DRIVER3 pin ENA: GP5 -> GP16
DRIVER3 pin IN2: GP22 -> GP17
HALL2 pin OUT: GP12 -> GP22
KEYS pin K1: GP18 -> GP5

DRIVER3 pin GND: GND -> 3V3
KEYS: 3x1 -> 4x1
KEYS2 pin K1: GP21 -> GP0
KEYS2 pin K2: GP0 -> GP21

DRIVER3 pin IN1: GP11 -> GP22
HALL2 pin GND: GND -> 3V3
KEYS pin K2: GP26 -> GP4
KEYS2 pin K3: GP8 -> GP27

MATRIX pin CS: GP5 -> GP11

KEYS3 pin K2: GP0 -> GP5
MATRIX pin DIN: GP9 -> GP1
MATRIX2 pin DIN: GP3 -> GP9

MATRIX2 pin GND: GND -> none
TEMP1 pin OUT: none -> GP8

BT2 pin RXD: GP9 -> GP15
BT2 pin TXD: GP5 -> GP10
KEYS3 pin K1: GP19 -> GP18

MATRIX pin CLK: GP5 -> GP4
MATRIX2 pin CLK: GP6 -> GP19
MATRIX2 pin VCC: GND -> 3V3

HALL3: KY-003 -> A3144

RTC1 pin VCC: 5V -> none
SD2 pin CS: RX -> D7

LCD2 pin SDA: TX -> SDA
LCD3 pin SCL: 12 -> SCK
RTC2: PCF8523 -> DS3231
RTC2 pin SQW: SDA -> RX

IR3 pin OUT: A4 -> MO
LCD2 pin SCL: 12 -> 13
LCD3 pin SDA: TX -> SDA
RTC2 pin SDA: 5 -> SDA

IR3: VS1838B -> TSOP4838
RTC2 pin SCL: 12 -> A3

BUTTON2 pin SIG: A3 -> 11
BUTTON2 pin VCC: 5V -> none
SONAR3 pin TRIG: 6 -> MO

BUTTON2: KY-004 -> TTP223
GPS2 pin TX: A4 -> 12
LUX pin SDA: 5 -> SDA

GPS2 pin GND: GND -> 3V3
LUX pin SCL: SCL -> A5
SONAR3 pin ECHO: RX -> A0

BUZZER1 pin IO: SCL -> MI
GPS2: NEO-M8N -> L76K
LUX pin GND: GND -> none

* * *

**About this exercise**
Once you have read the records above, set every one of them down again exactly.

**Your response**
DRIVER3 pin ENA: GP5 -> GP16
DRIVER3 pin IN2: GP22 -> GP17
HALL2 pin OUT: GP12 -> GP22
KEYS pin K1: GP18 -> GP5

DRIVER3 pin GND: GND -> 3V3
KEYS: 3x1 -> 4x1
KEYS2 pin K1: GP21 -> GP0
KEYS2 pin K2: GP0 -> GP21

DRIVER3 pin IN1: GP11 -> GP22
HALL2 pin GND: GND -> 3V3
KEYS pin K2: GP26 -> GP4
KEYS2 pin K3: GP8 -> GP27

MATRIX pin CS: GP5 -> GP11

KEYS3 pin K2: GP0 -> GP5
MATRIX pin DIN: GP9 -> GP1
MATRIX2 pin DIN: GP3 -> GP9

MATRIX2 pin GND: GND -> none
TEMP1 pin OUT: none -> GP8

BT2 pin RXD: GP9 -> GP15
BT2 pin TXD: GP5 -> GP10
KEYS3 pin K1: GP19 -> GP18

MATRIX pin CLK: GP5 -> GP4
MATRIX2 pin CLK: GP6 -> GP19
MATRIX2 pin VCC: GND -> 3V3

HALL3: KY-003 -> A3144

RTC1 pin VCC: 5V -> none
SD2 pin CS: RX -> D7

LCD2 pin SDA: TX -> SDA
LCD3 pin SCL: 12 -> SCK
RTC2: PCF8523 -> DS3231
RTC2 pin SQW: SDA -> RX

IR3 pin OUT: A4 -> MO
LCD2 pin SCL: 12 -> 13
LCD3 pin SDA: TX -> SDA
RTC2 pin SDA: 5 -> SDA

IR3: VS1838B -> TSOP4838
RTC2 pin SCL: 12 -> A3

BUTTON2 pin SIG: A3 -> 11
BUTTON2 pin VCC: 5V -> none
SONAR3 pin TRIG: 6 -> MO

BUTTON2: KY-004 -> TTP223
GPS2 pin TX: A4 -> 12
LUX pin SDA: 5 -> SDA

GPS2 pin GND: GND -> 3V3
LUX pin SCL: SCL -> A5
SONAR3 pin ECHO: RX -> A0

BUZZER1 pin IO: SCL -> MI
GPS2: NEO-M8N -> L76K
LUX pin GND: GND -> none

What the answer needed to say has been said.